WHAT TO PRODUCE >> Please quote exactly the lines below from the line containing "camera: 30 degrees right, 5 degrees down" to the line containing "(369, 432) = (329, 440): red", both lines included, and nothing else.

PROVIDED DATA >>

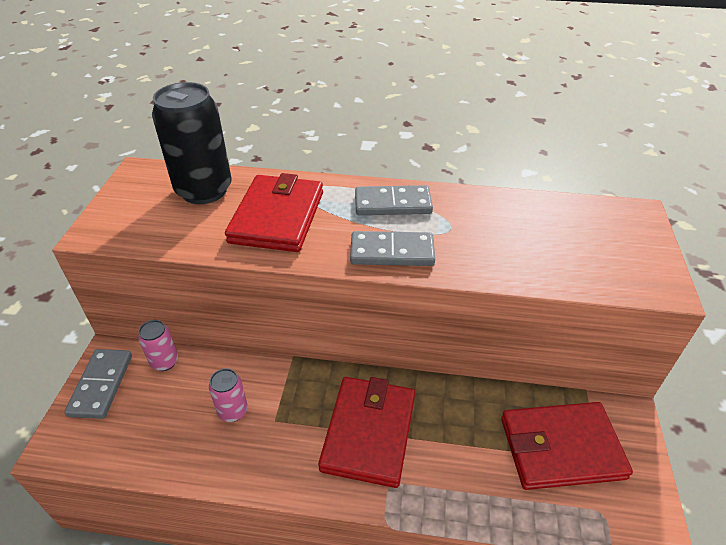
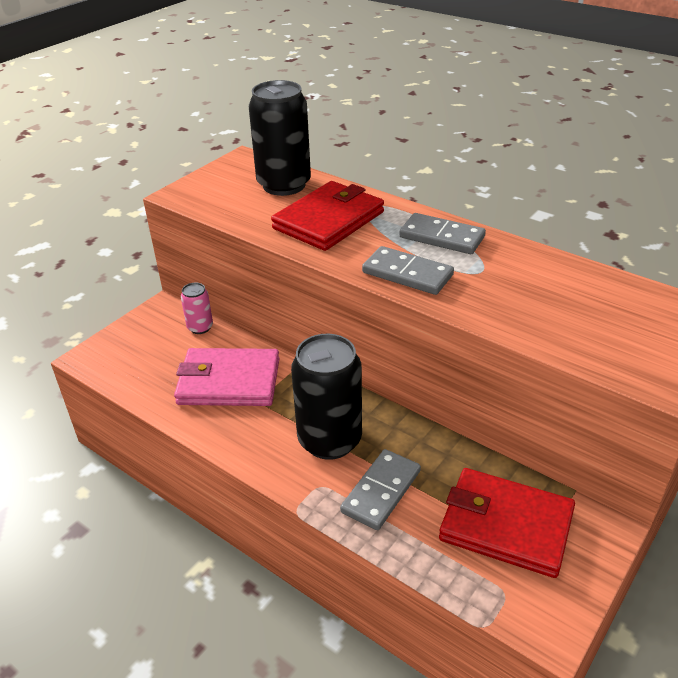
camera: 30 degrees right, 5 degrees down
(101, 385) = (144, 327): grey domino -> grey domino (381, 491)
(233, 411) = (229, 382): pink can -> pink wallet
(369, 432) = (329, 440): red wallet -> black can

* * *

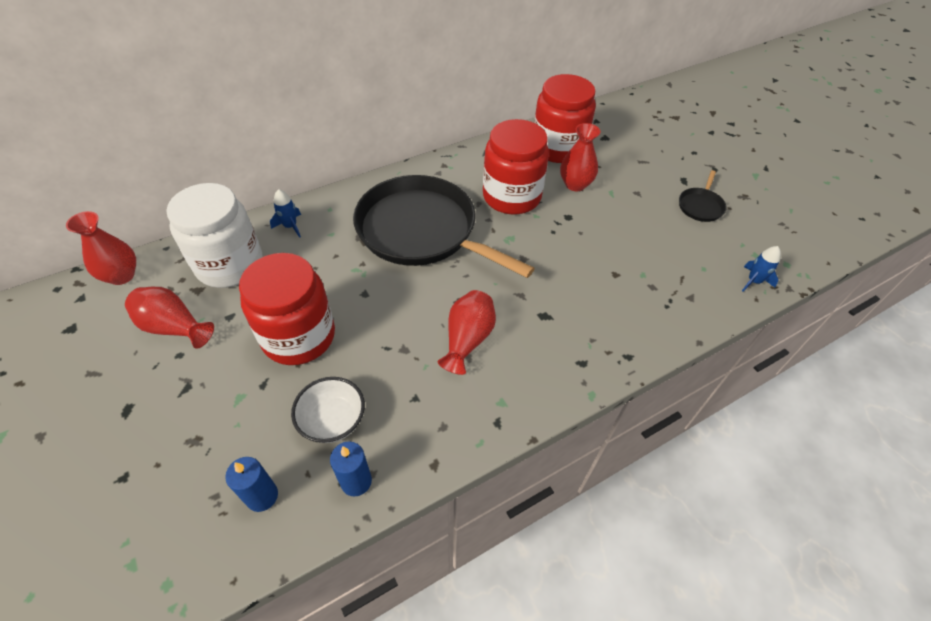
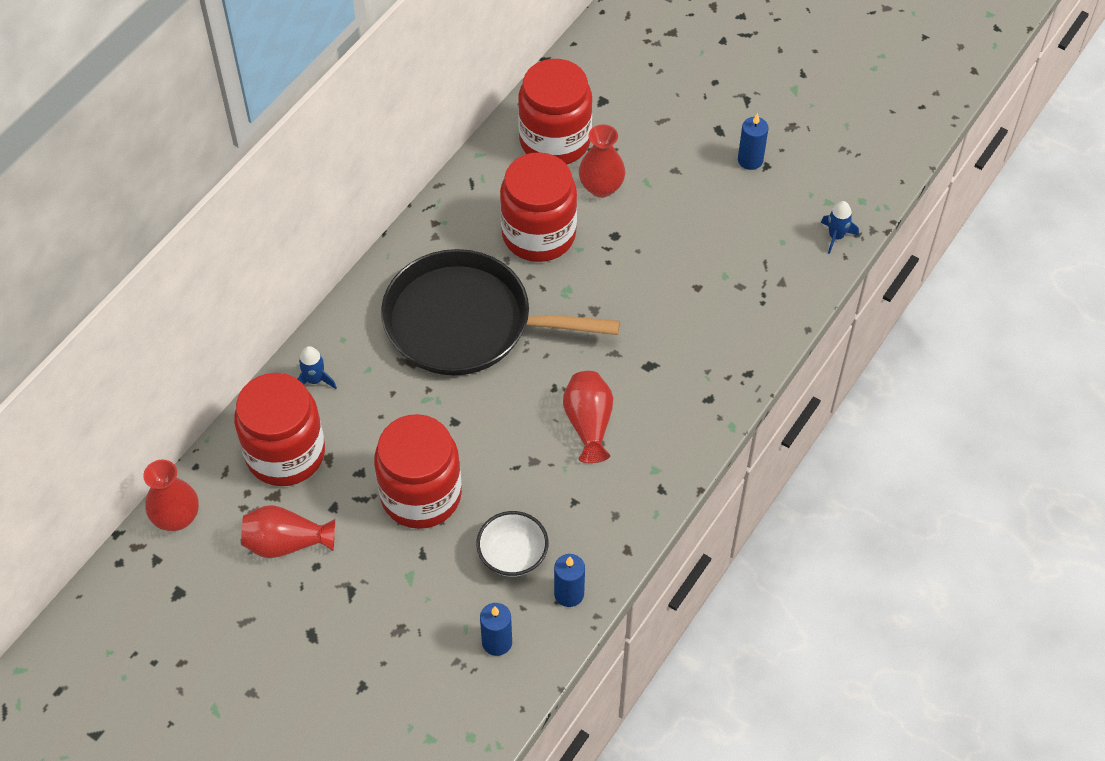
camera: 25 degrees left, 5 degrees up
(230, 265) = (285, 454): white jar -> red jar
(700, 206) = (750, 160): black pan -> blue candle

WRITTEN RESPONSE >>
camera: 30 degrees right, 5 degrees down
(101, 385) = (144, 327): grey domino -> grey domino (381, 491)
(233, 411) = (229, 382): pink can -> pink wallet
(369, 432) = (329, 440): red wallet -> black can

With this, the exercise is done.